TASK GOAL: Copy every line from the records below that holds the word "tile".

INFORMATION SUPPLIED:
▶
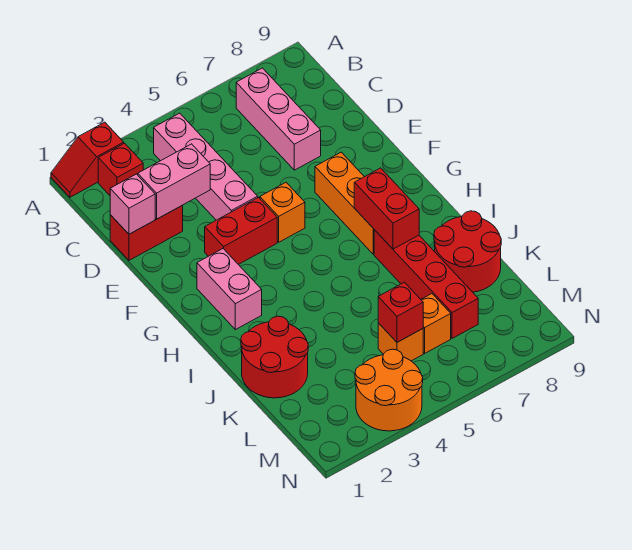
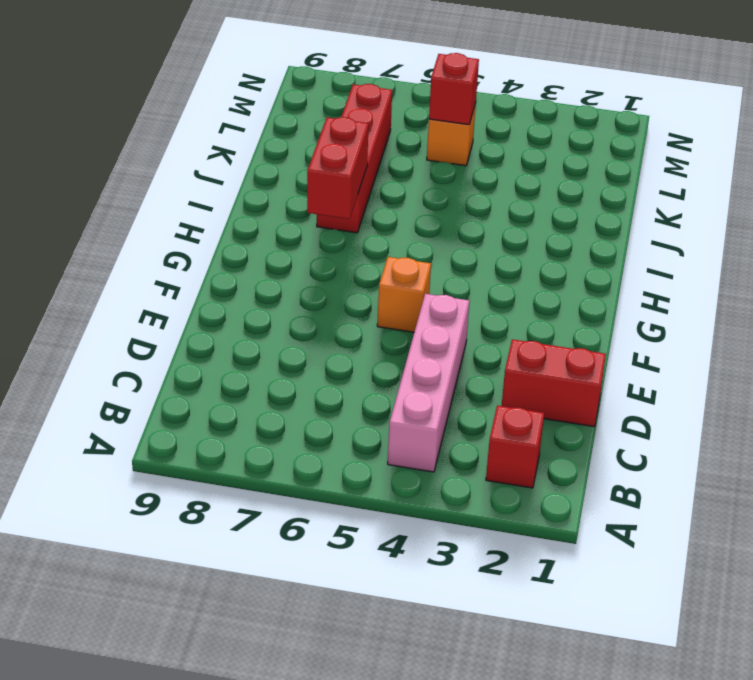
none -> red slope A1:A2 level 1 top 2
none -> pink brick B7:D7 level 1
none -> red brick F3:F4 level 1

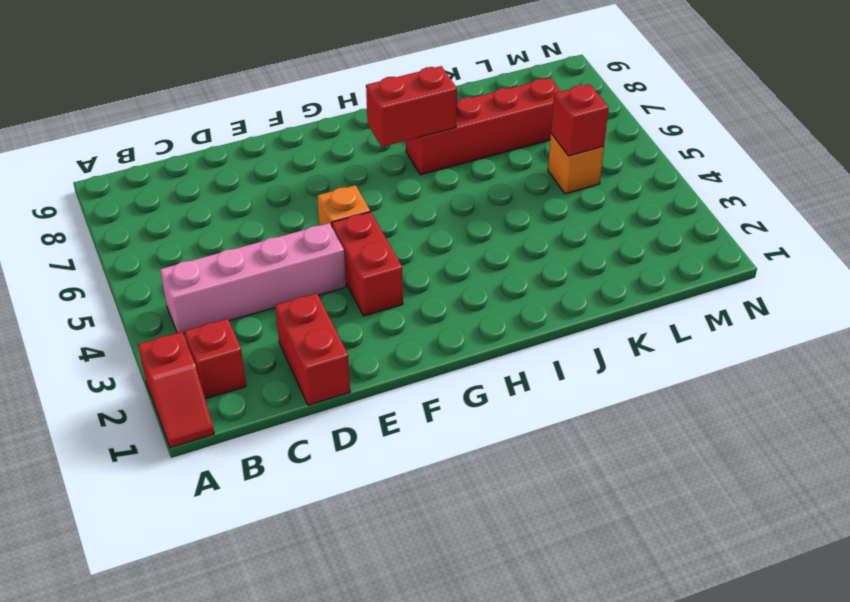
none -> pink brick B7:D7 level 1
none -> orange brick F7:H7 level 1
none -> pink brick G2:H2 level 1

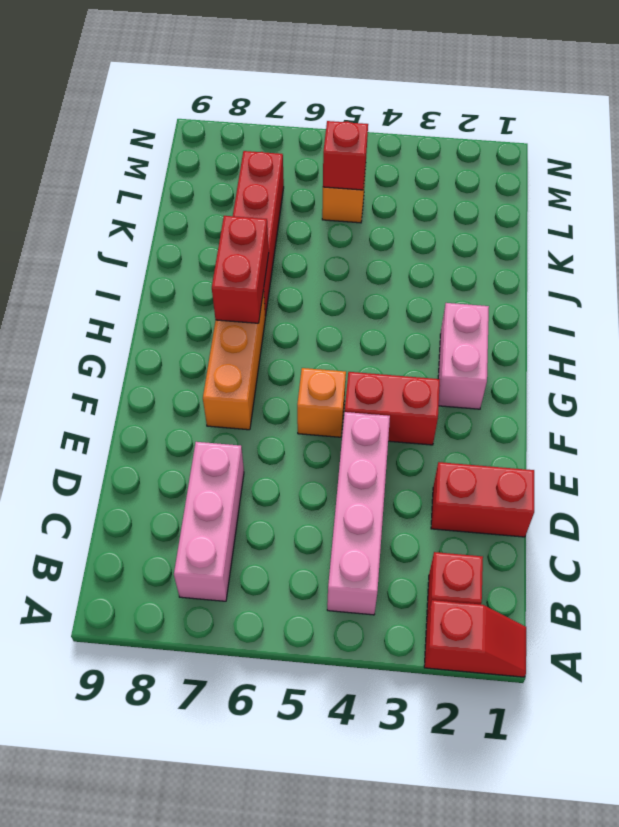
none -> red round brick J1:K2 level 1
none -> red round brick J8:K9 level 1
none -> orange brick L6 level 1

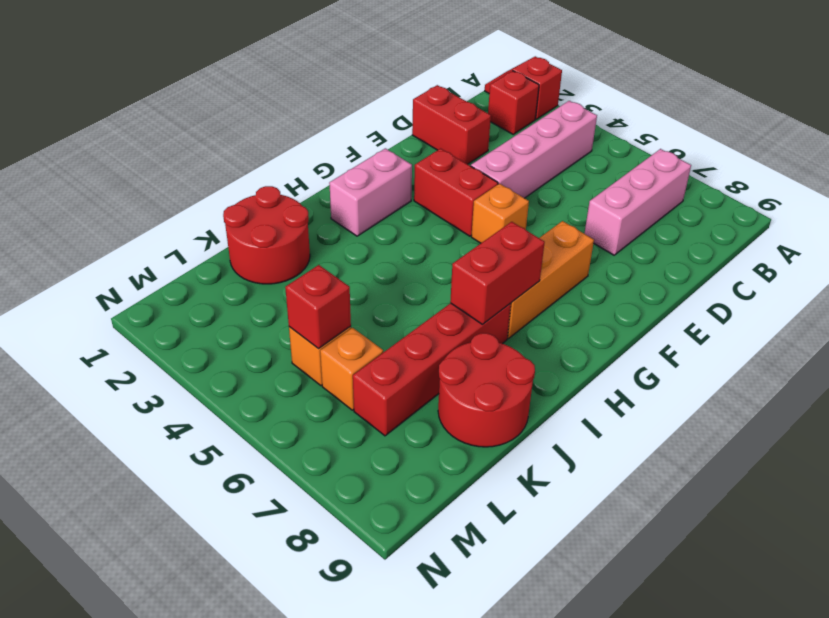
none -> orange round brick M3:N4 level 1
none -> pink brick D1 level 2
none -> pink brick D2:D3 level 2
◀
▶
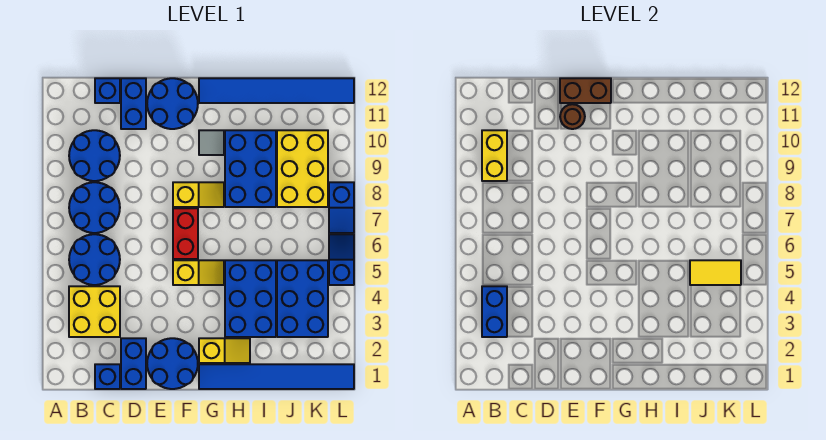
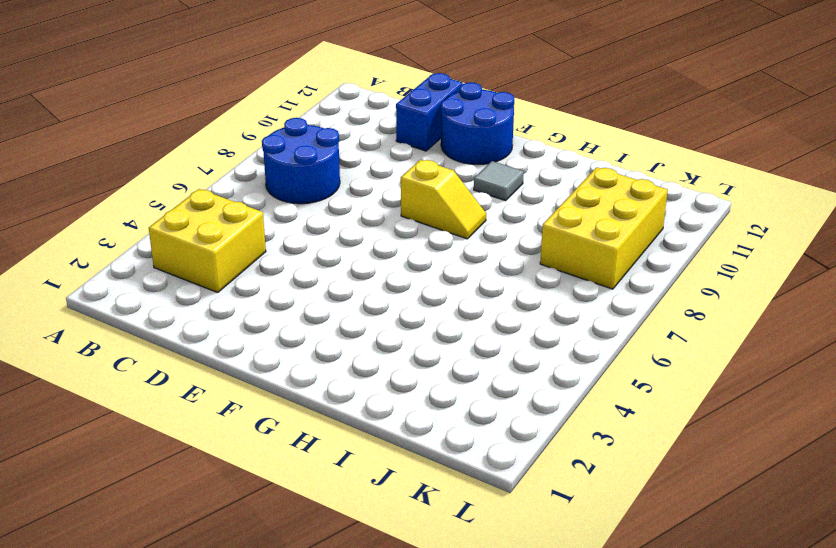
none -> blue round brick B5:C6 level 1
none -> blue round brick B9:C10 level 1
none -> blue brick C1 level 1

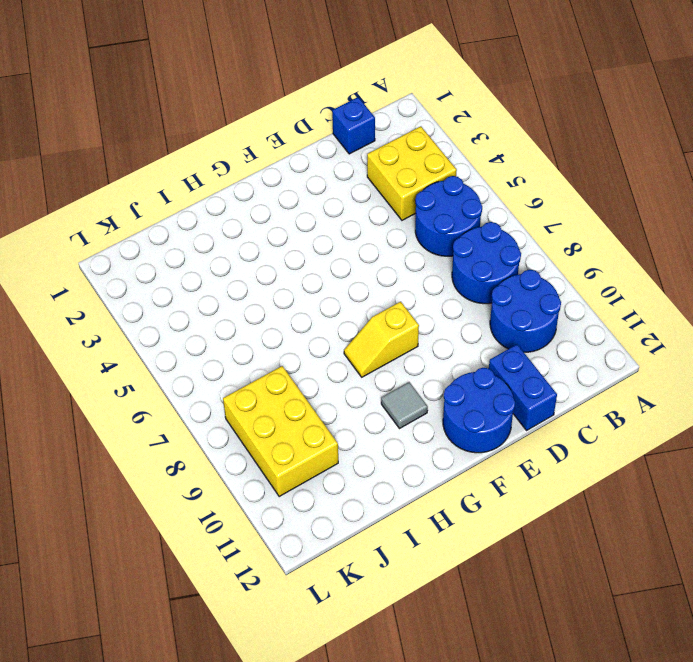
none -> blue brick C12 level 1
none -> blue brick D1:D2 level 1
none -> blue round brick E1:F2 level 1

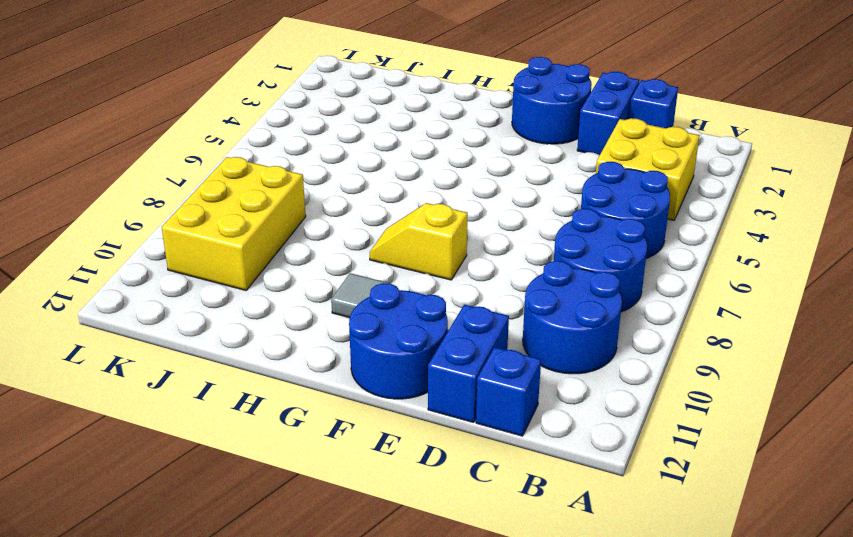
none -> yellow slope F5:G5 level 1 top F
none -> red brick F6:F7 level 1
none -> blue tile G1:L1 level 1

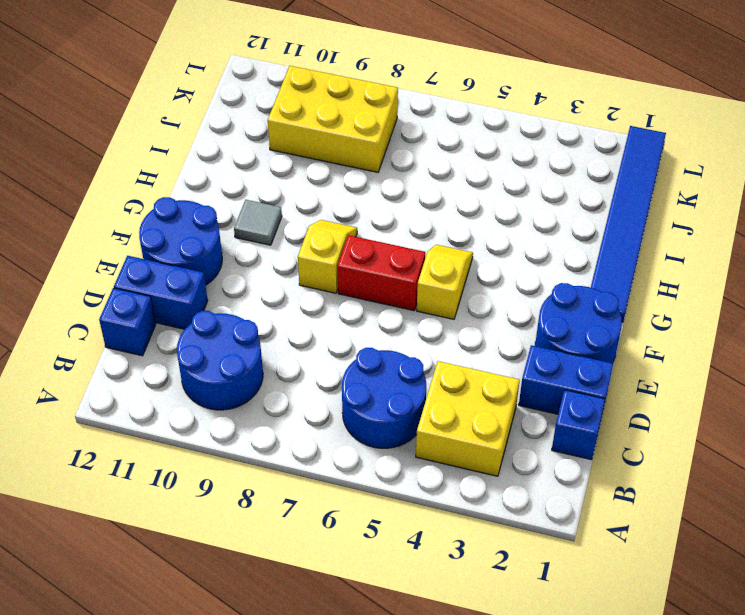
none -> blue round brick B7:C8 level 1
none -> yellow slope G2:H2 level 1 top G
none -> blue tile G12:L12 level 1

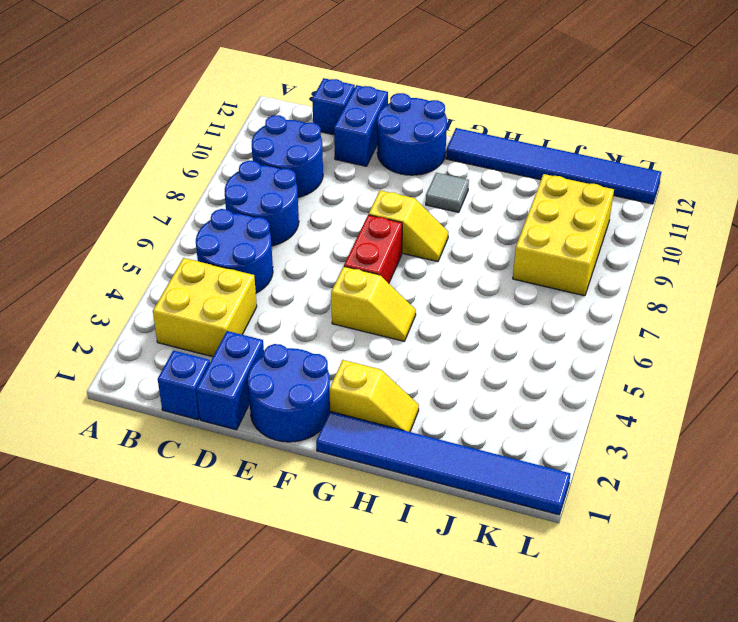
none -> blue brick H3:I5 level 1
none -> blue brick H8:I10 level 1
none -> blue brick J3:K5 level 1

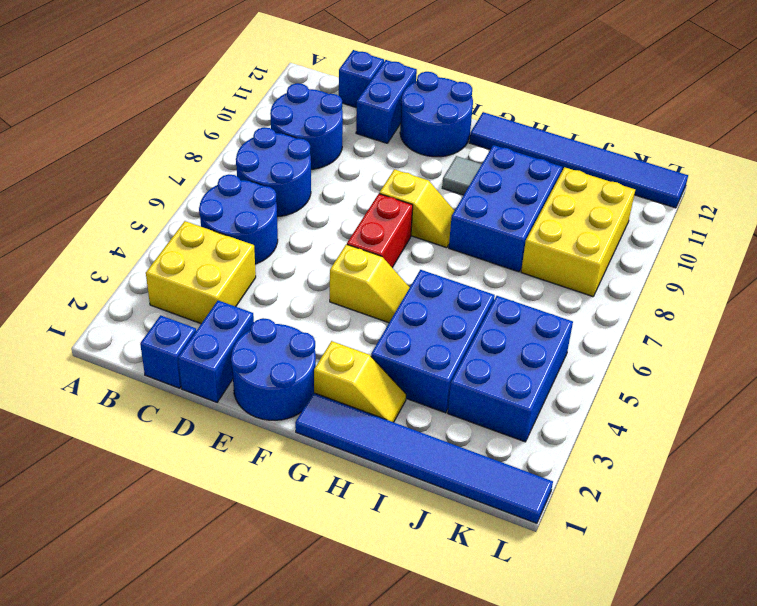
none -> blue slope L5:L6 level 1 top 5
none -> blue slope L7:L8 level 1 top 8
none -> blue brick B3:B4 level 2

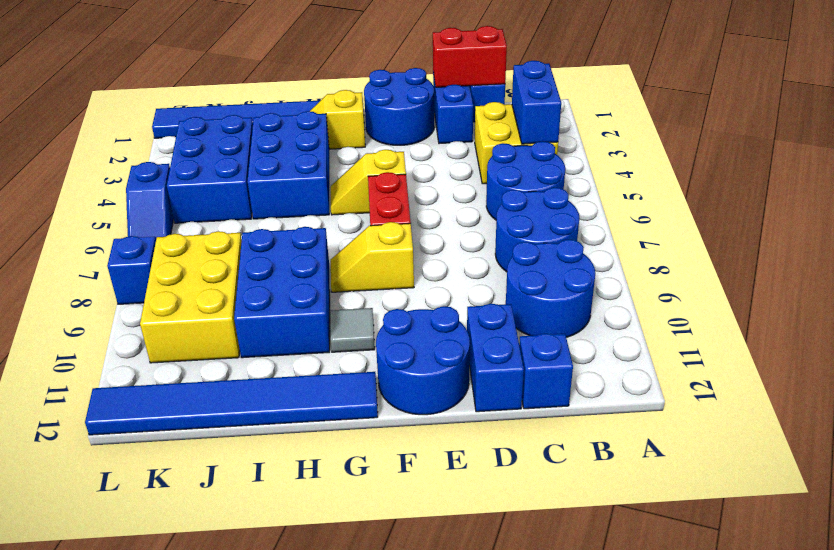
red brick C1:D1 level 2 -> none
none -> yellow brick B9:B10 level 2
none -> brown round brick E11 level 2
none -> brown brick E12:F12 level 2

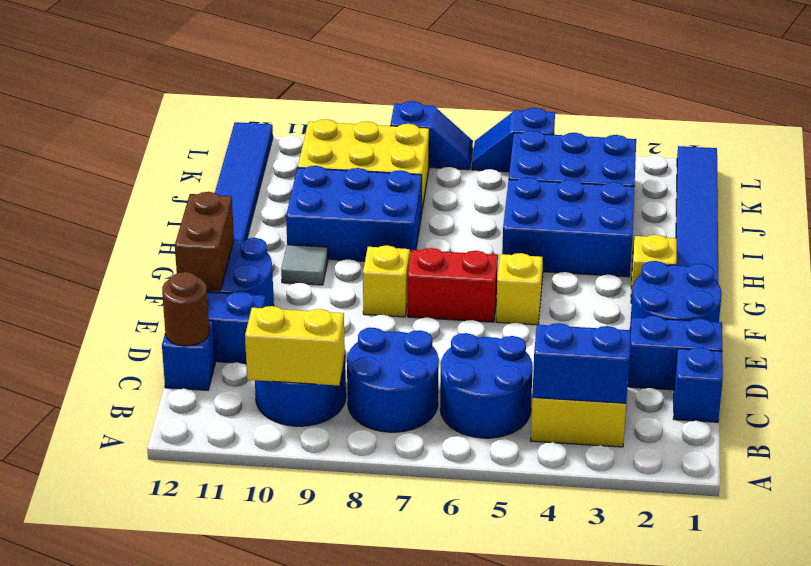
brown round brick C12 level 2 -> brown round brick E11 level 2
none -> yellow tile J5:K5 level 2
◀
FINAL ANSWER:
none -> blue tile G1:L1 level 1
none -> blue tile G12:L12 level 1
none -> yellow tile J5:K5 level 2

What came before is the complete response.